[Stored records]
* * * *

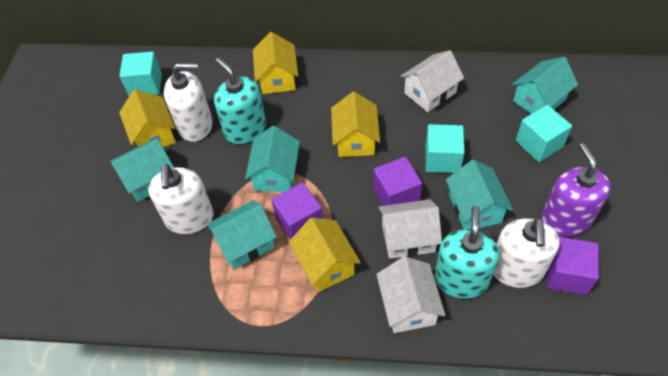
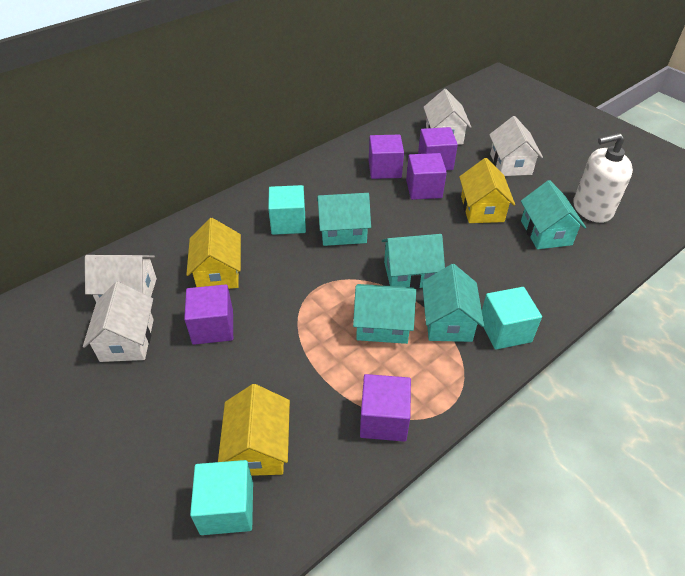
purple cube: 3 -> 5
purple soap dispenser: 1 -> 0
turquoise soap dispenser: 2 -> 0
white house: 3 -> 4
white soap dispenser: 3 -> 1
yellow house: 4 -> 3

* * * *

-- REQUIREMENT --
When copying the data above, repeat every word exactly and drop the pictures.

-- ANSWER TO THIS PROBLEM --
purple cube: 3 -> 5
purple soap dispenser: 1 -> 0
turquoise soap dispenser: 2 -> 0
white house: 3 -> 4
white soap dispenser: 3 -> 1
yellow house: 4 -> 3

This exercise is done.